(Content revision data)

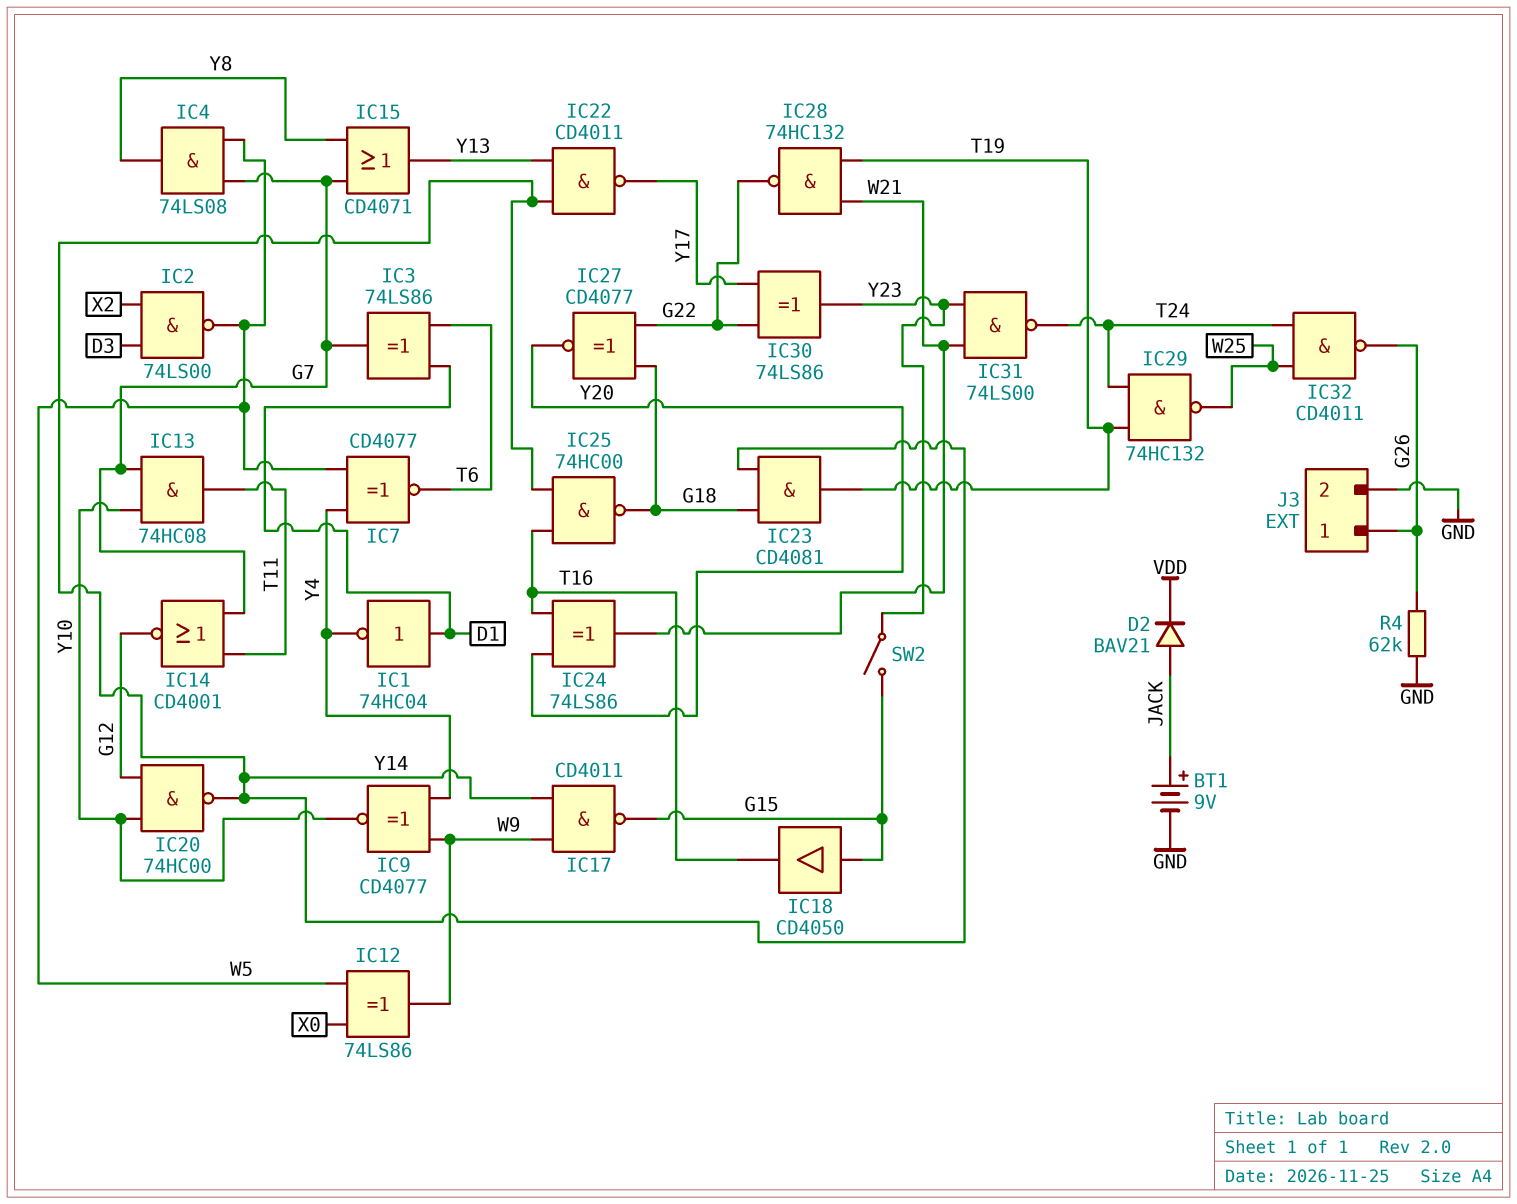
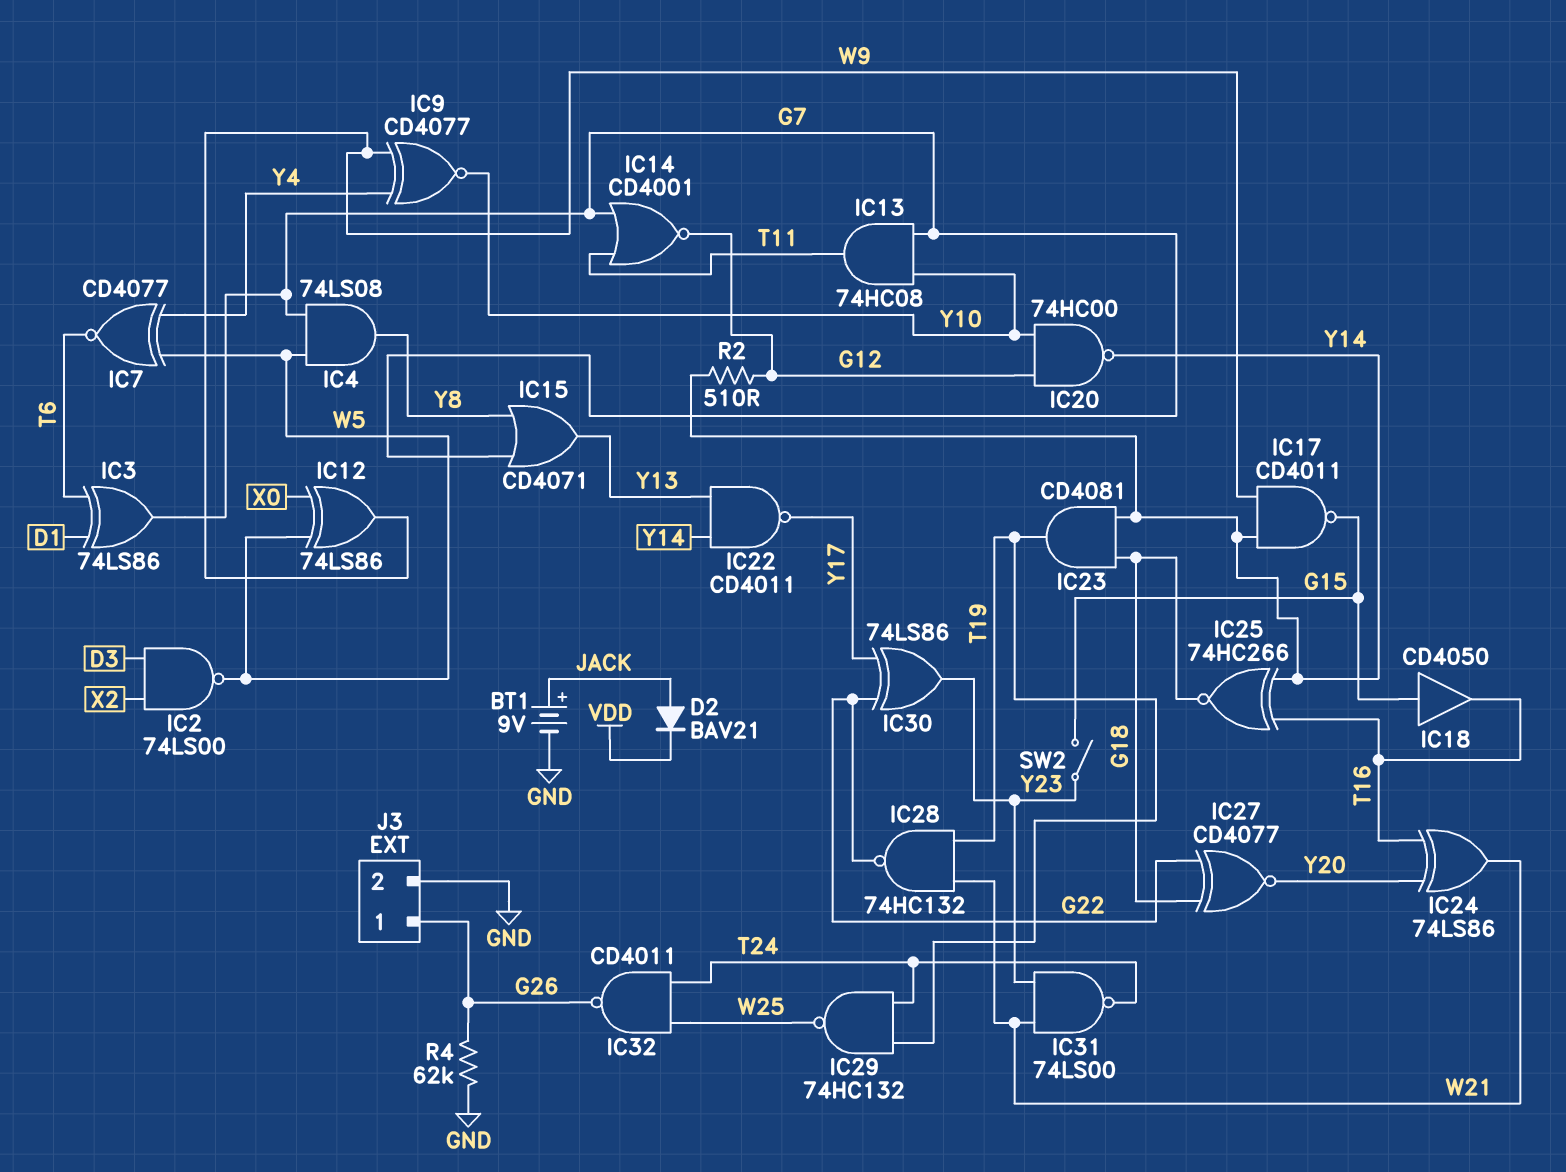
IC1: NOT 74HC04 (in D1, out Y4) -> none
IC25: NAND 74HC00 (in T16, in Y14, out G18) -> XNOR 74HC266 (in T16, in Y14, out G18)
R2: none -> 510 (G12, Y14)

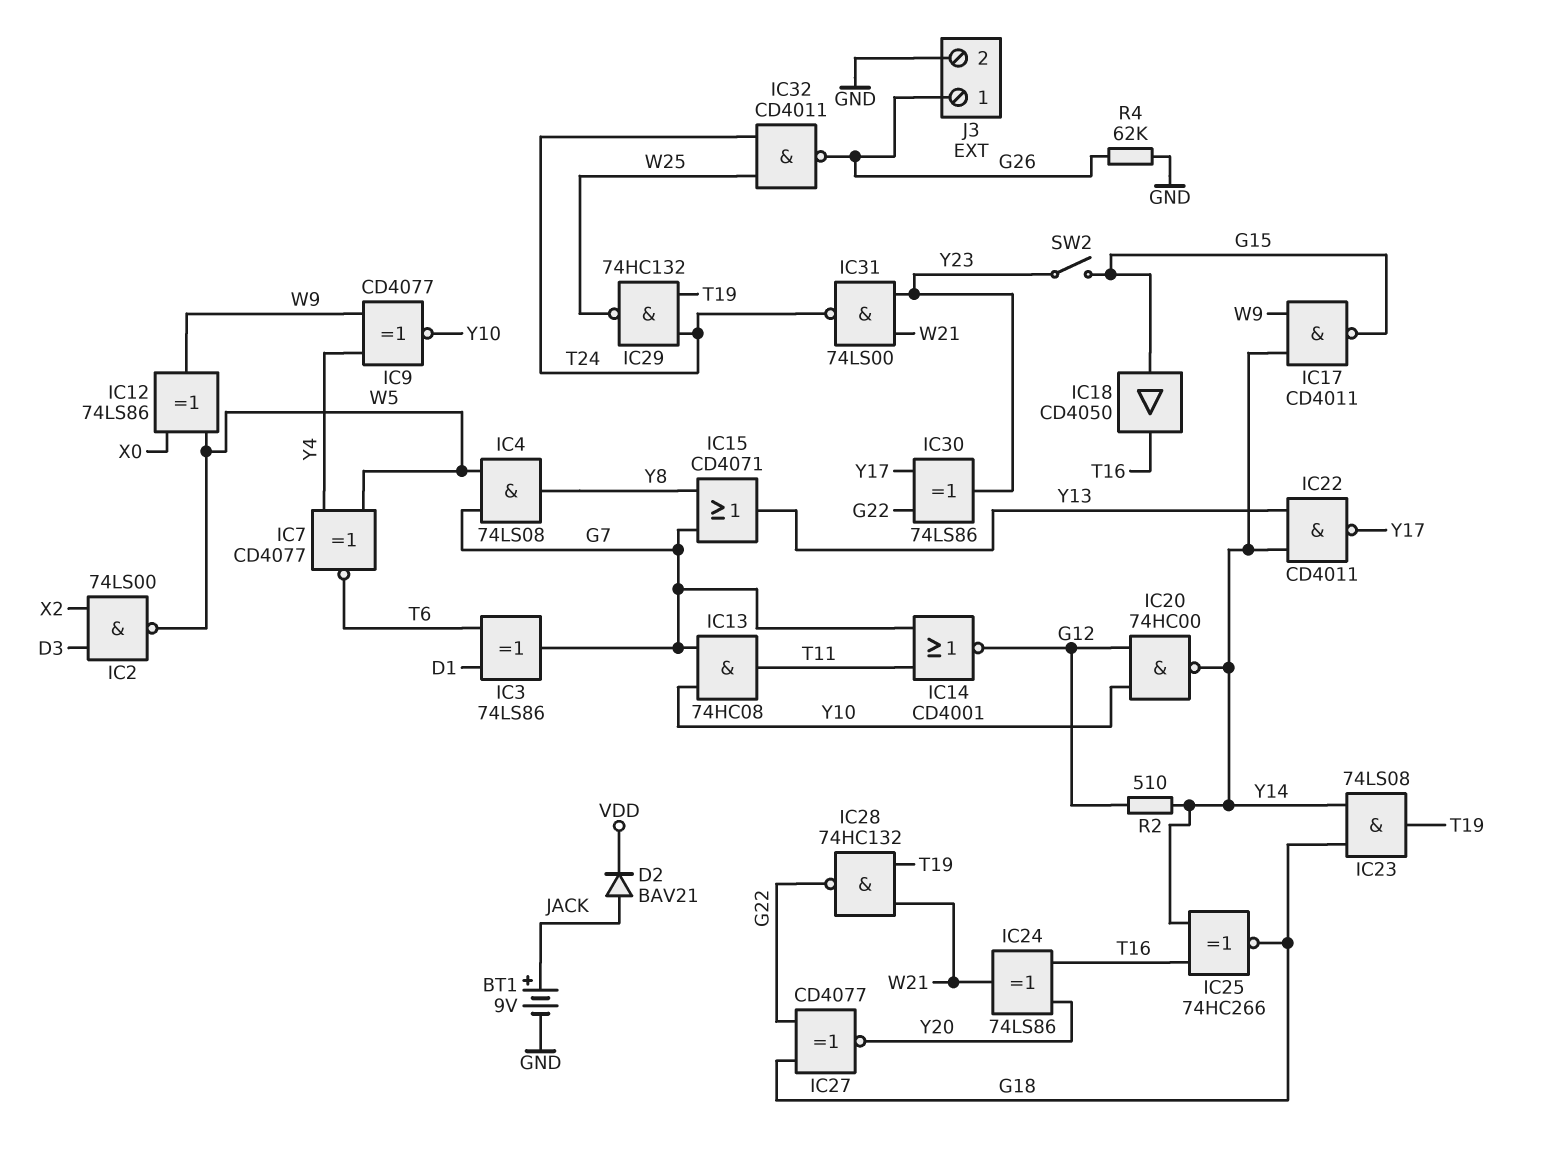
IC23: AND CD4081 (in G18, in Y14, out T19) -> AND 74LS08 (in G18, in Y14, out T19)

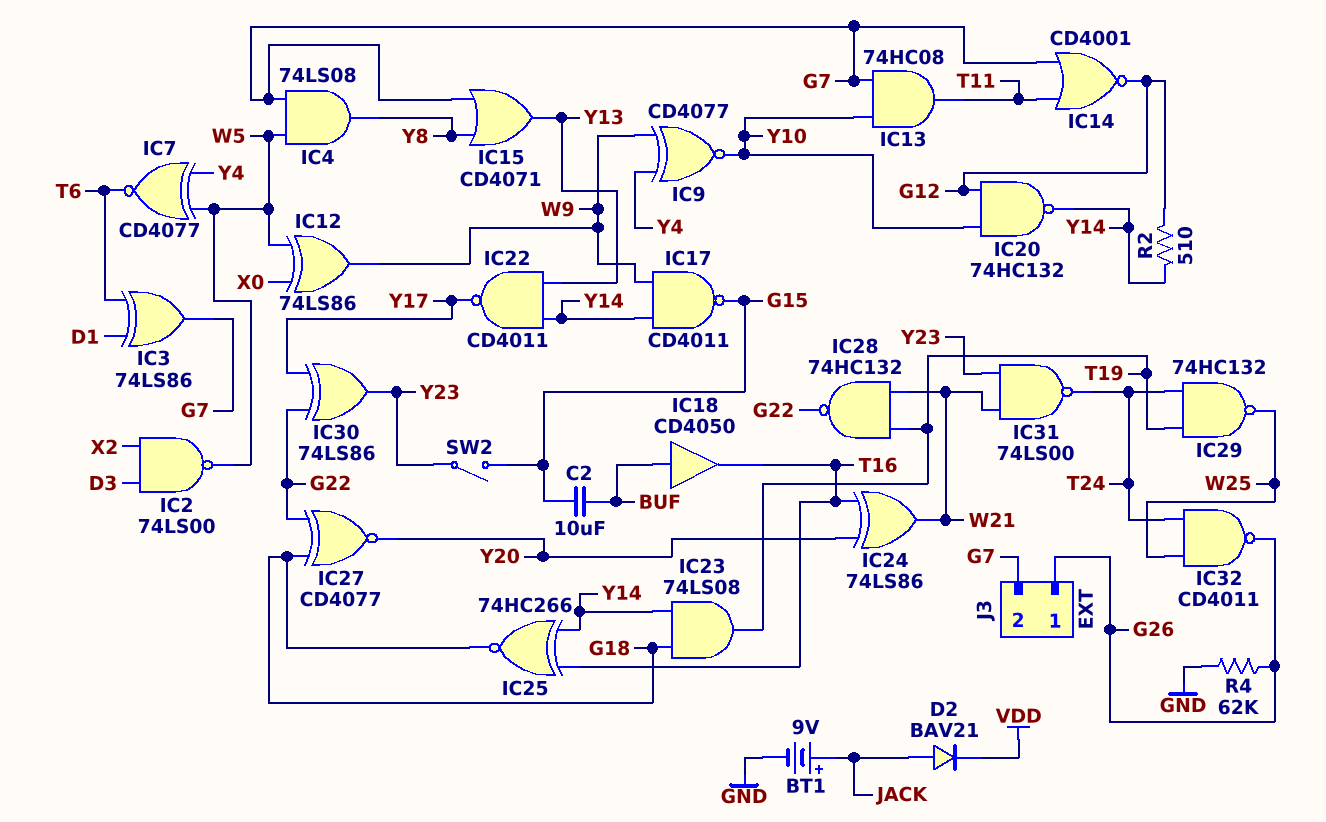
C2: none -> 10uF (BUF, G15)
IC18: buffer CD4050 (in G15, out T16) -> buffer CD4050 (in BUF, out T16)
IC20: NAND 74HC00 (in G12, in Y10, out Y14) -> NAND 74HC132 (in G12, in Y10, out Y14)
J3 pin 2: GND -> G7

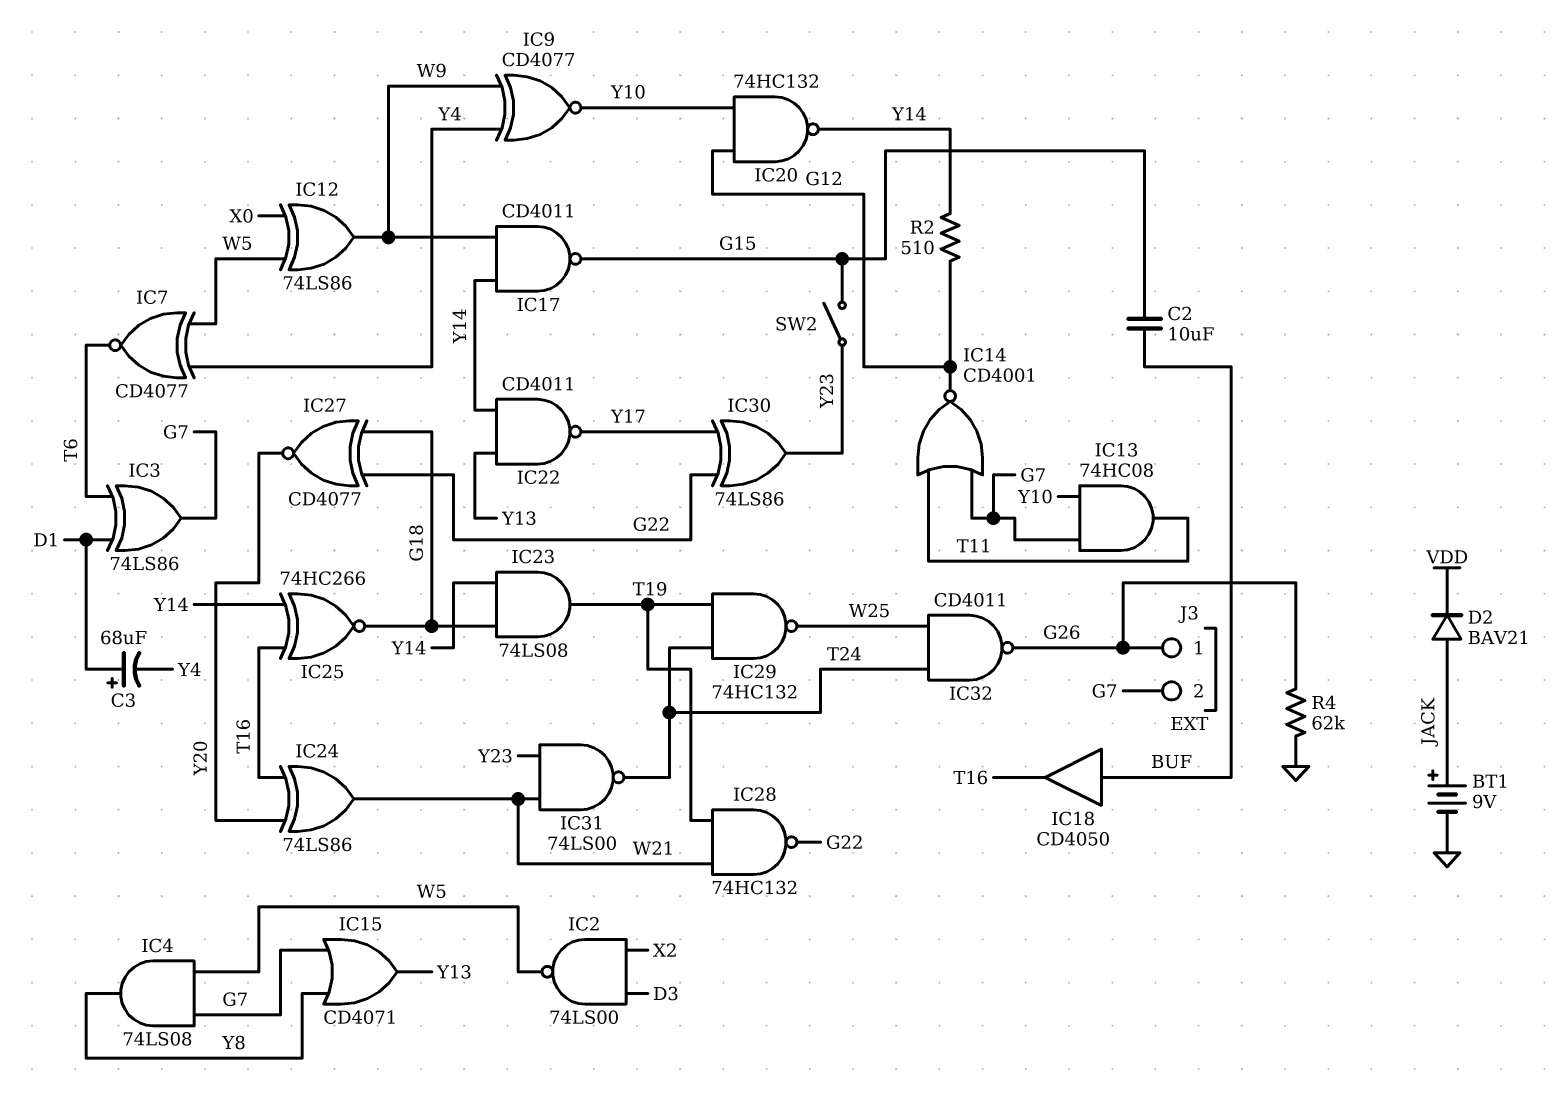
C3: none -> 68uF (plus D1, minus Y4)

==

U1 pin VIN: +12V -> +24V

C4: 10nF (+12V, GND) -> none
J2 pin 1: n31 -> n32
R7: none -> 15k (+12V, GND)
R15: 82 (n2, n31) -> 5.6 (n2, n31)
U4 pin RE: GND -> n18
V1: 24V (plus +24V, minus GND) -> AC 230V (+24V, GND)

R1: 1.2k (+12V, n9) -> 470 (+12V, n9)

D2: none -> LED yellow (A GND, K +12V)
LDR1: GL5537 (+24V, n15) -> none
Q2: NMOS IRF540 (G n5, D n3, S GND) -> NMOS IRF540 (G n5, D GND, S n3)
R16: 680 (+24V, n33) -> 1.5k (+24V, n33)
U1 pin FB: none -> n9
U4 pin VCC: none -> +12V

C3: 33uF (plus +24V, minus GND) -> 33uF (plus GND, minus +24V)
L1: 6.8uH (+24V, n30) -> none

▶ Your task
Show the lines above with "plus".

▶ Exercise answer
C3: none -> 68uF (plus D1, minus Y4)
V1: 24V (plus +24V, minus GND) -> AC 230V (+24V, GND)
C3: 33uF (plus +24V, minus GND) -> 33uF (plus GND, minus +24V)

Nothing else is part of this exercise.